• Aim of the task
Retype exactly every line from the one that includes "orange_star (1st from" through the final line of the listing, both ends kept, and omit the pictures.

▬▬▬

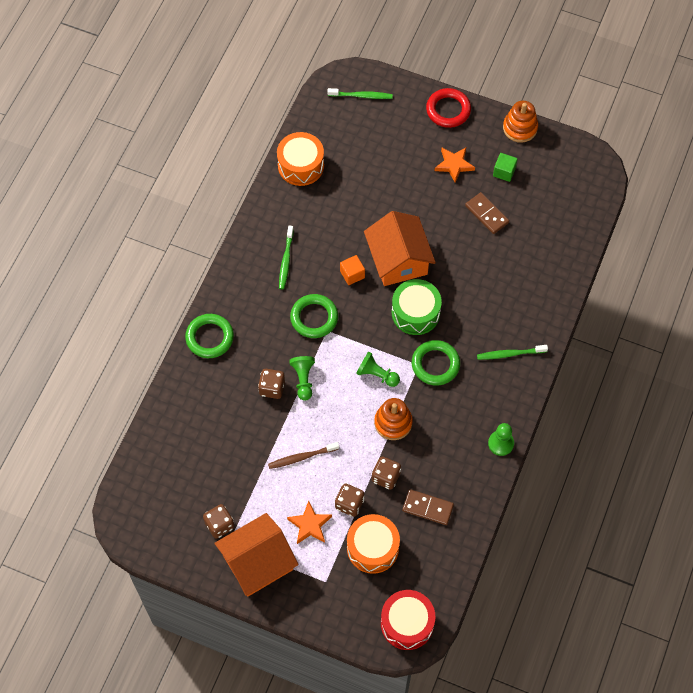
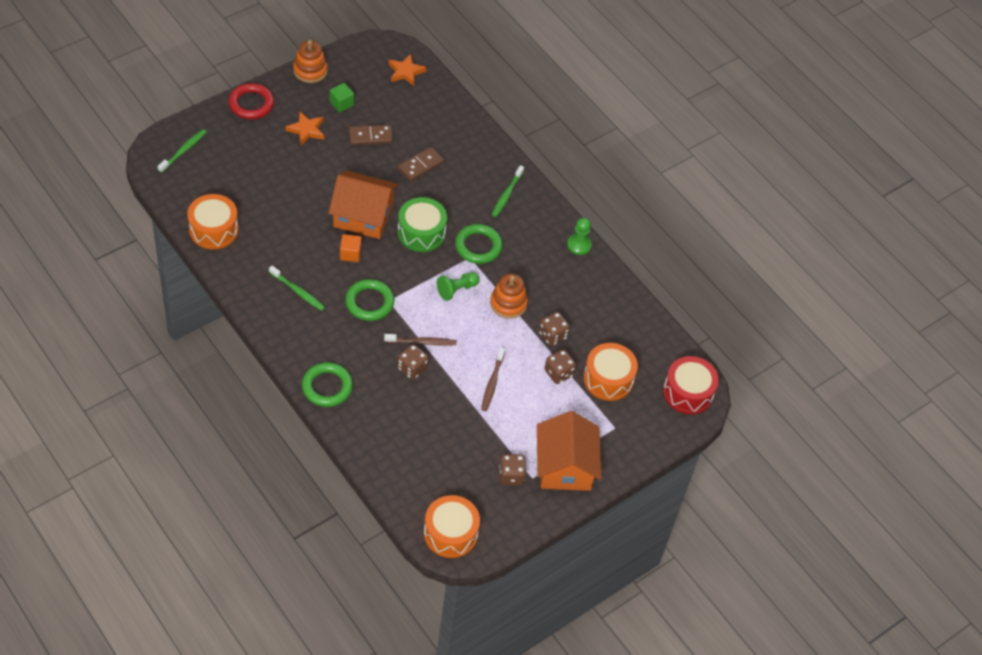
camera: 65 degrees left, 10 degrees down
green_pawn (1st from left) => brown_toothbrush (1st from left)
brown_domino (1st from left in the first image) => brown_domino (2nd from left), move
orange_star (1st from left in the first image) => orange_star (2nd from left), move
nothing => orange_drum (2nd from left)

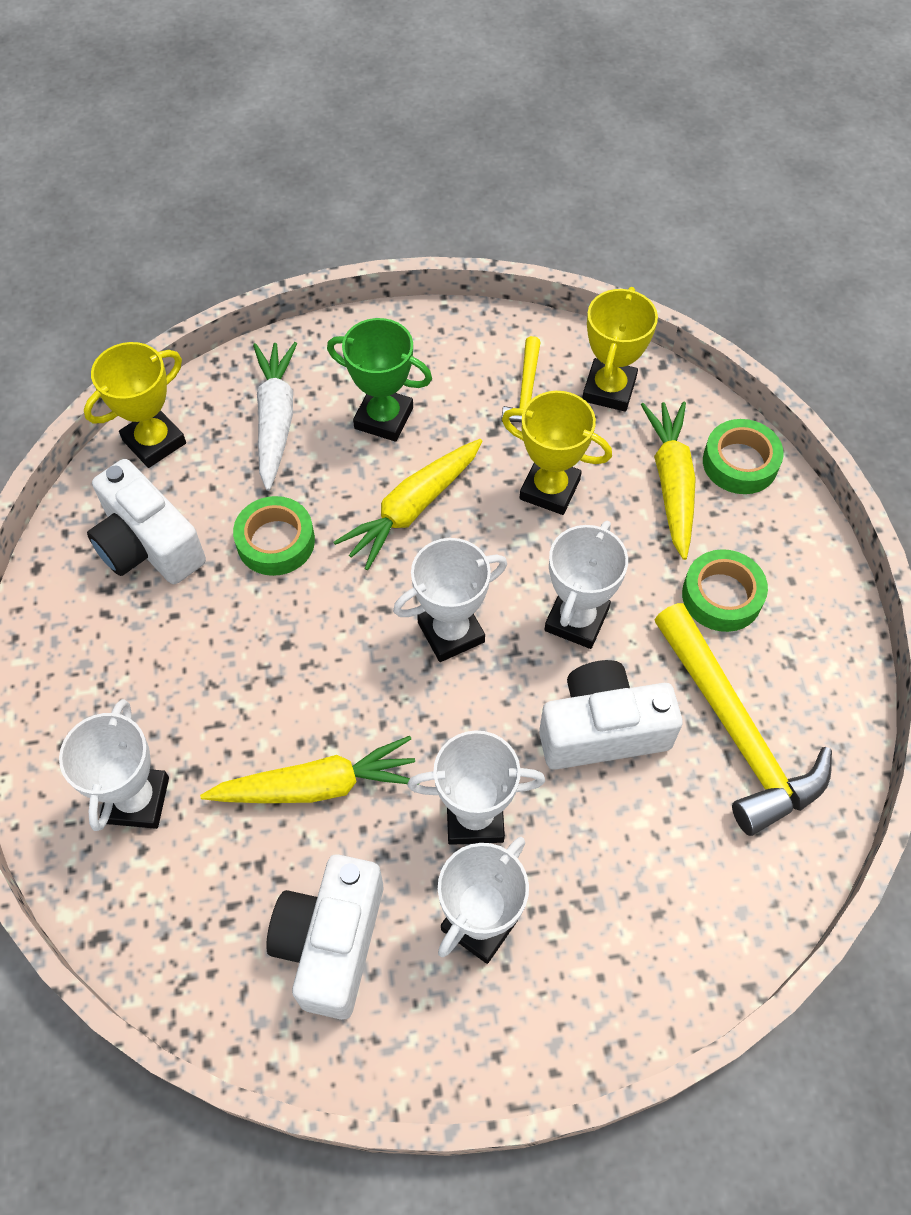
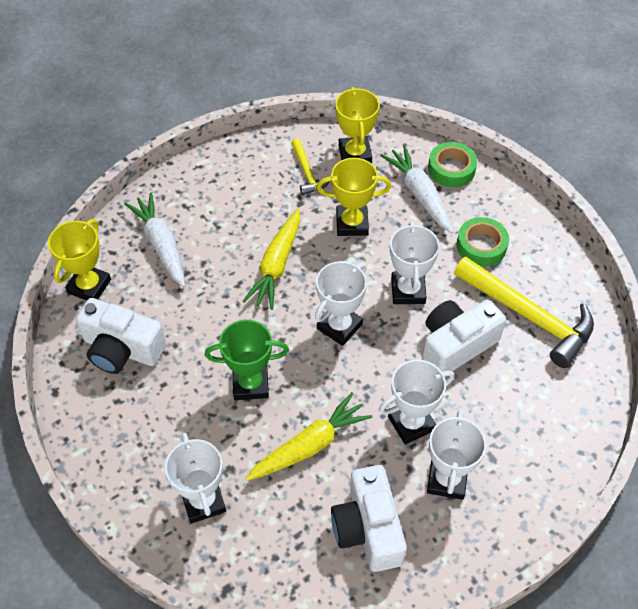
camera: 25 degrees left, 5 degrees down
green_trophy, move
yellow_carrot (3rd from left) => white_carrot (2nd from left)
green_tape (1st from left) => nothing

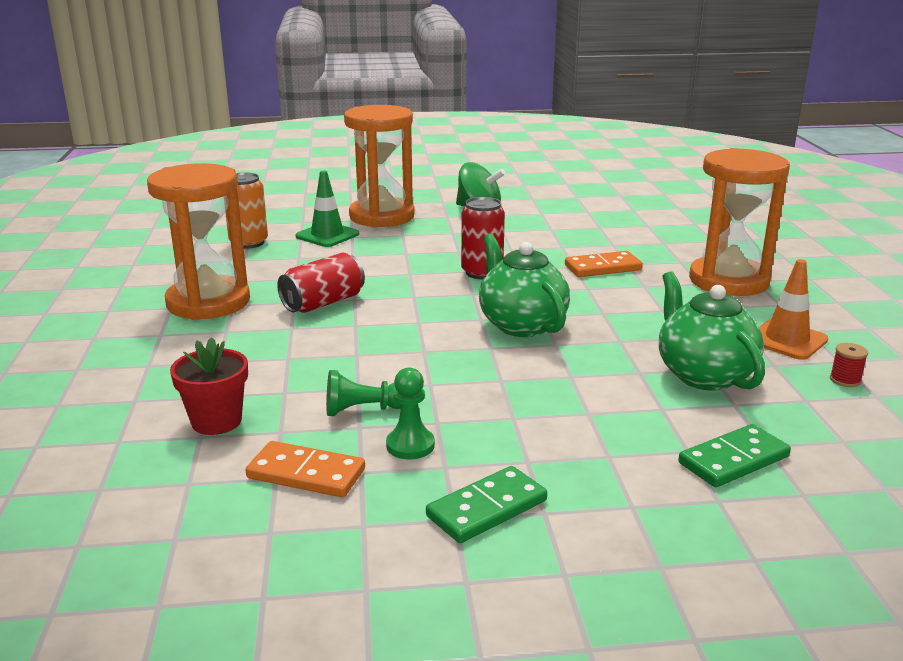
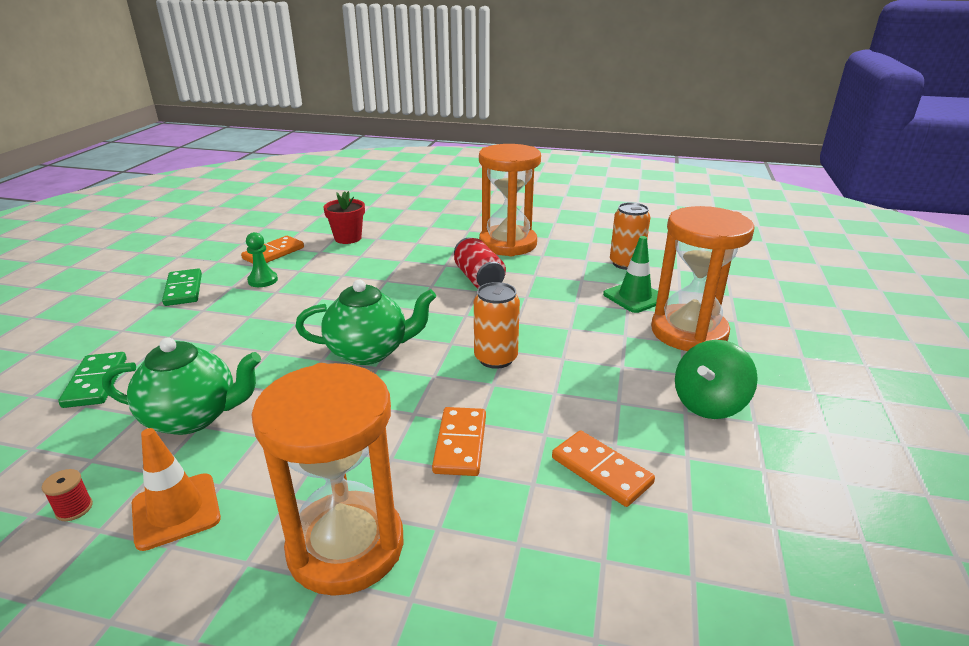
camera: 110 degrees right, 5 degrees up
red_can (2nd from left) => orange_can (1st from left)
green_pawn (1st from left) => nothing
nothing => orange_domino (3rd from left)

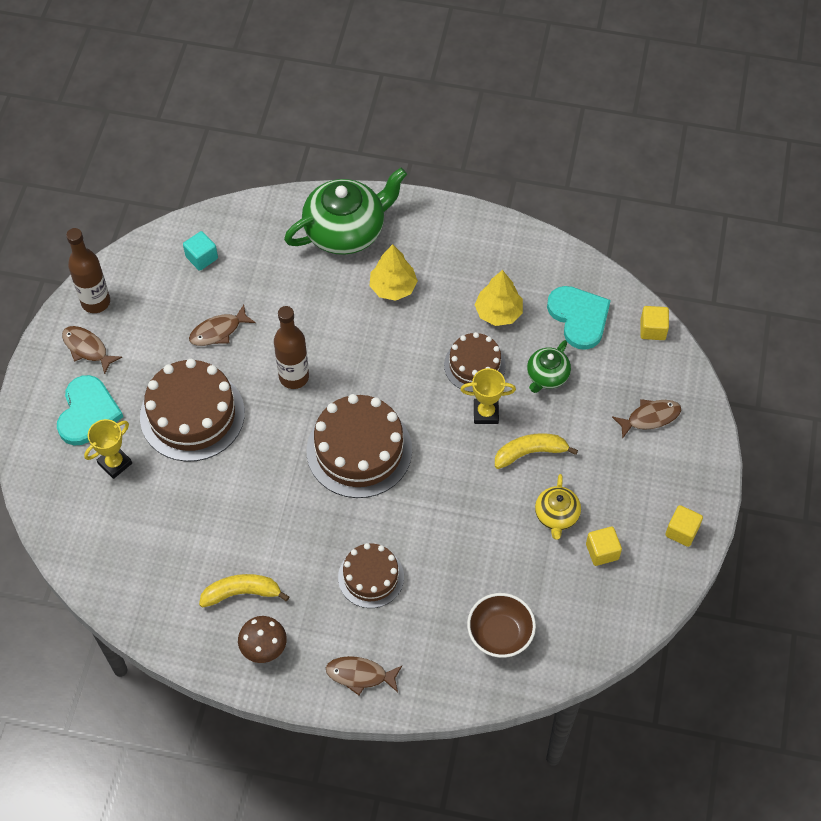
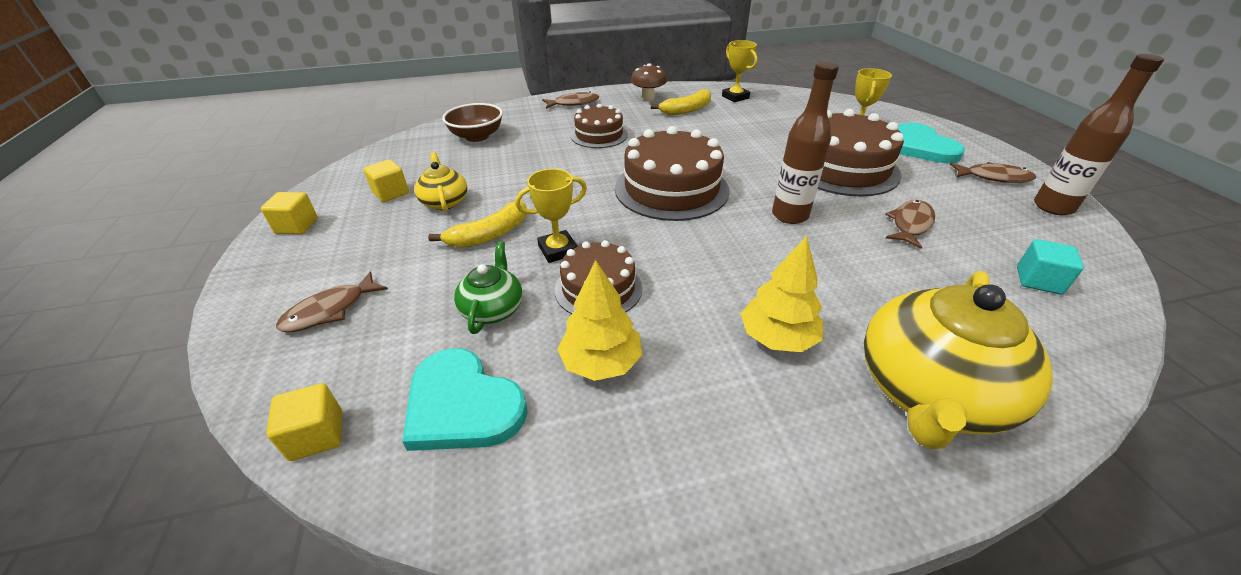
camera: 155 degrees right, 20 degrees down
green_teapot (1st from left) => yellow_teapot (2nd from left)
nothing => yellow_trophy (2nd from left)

▬▬▬

• Exercise solution
orange_star (1st from left in the first image) => orange_star (2nd from left), move
nothing => orange_drum (2nd from left)

camera: 25 degrees left, 5 degrees down
green_trophy, move
yellow_carrot (3rd from left) => white_carrot (2nd from left)
green_tape (1st from left) => nothing

camera: 110 degrees right, 5 degrees up
red_can (2nd from left) => orange_can (1st from left)
green_pawn (1st from left) => nothing
nothing => orange_domino (3rd from left)

camera: 155 degrees right, 20 degrees down
green_teapot (1st from left) => yellow_teapot (2nd from left)
nothing => yellow_trophy (2nd from left)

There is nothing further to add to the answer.